What you have to do: Lines outside the range are not wanted. Give again exactly the lines between the line holding "red calculator [577,227,719,300]" and the line holding "red lamp [638,271,699,357]", inclusive, from the listing below.

Stored data:
- Opening Delimiter -

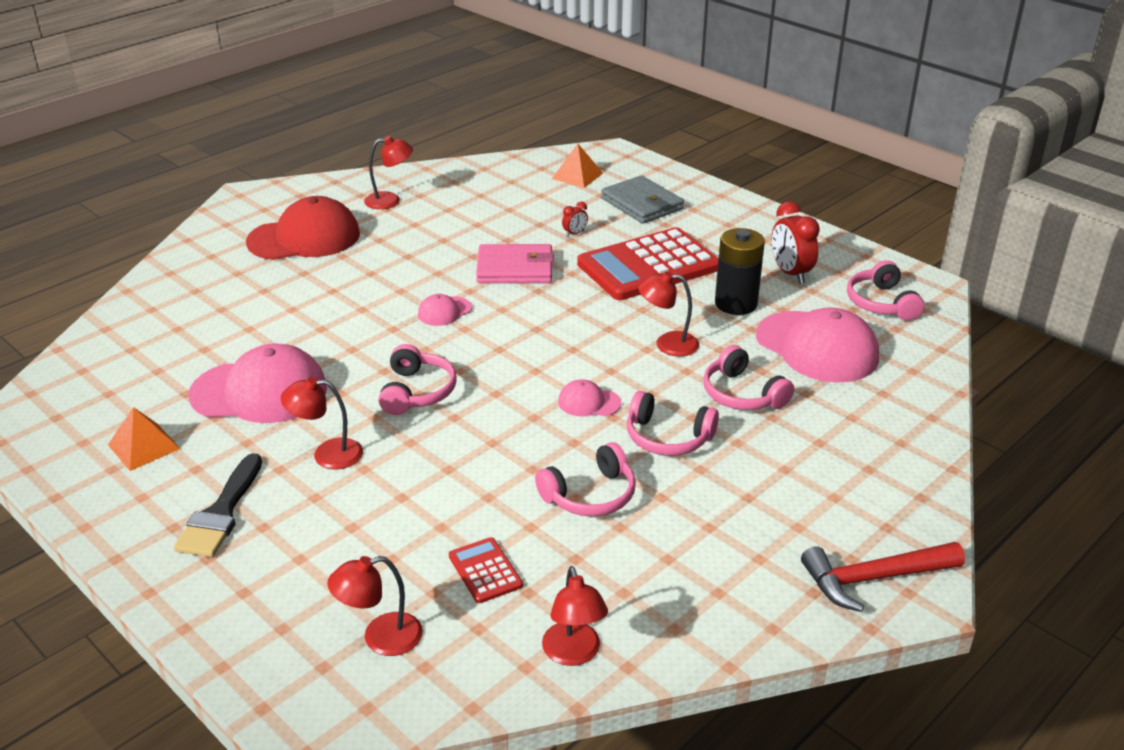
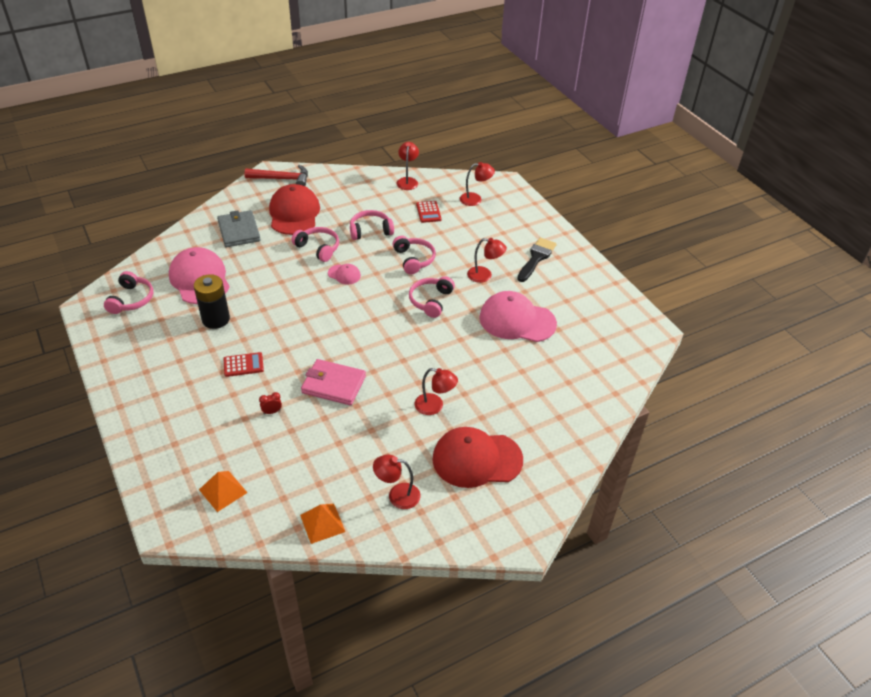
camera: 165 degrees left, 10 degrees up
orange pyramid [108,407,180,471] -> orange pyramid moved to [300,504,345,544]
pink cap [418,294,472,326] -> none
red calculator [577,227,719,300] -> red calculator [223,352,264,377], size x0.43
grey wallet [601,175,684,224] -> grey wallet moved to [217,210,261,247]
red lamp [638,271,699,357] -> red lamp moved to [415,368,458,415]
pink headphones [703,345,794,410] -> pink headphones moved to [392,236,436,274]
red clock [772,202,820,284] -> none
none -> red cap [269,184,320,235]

- Closing Delimiter -
- Opening Delimiter -

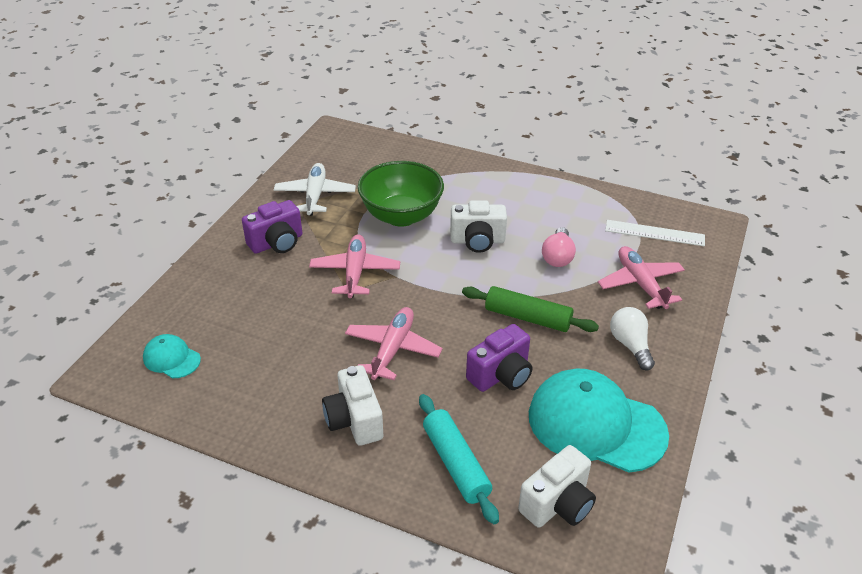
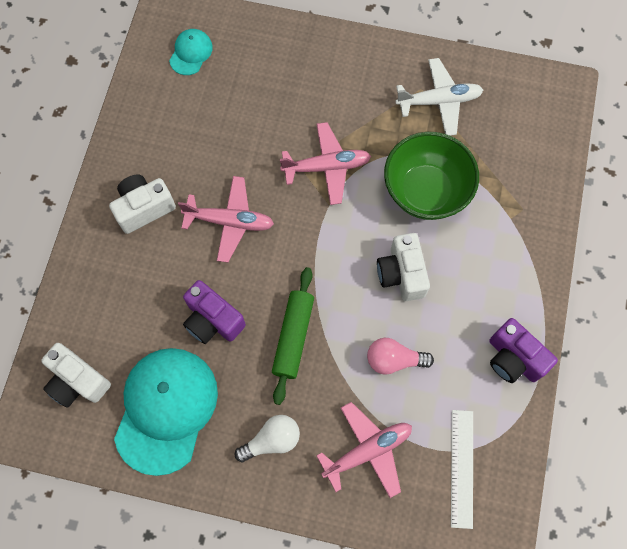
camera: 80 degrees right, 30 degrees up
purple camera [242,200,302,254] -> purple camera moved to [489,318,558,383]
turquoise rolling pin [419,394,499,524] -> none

- Closing Delimiter -

Exercise output:
red calculator [577,227,719,300] -> red calculator [223,352,264,377], size x0.43
grey wallet [601,175,684,224] -> grey wallet moved to [217,210,261,247]
red lamp [638,271,699,357] -> red lamp moved to [415,368,458,415]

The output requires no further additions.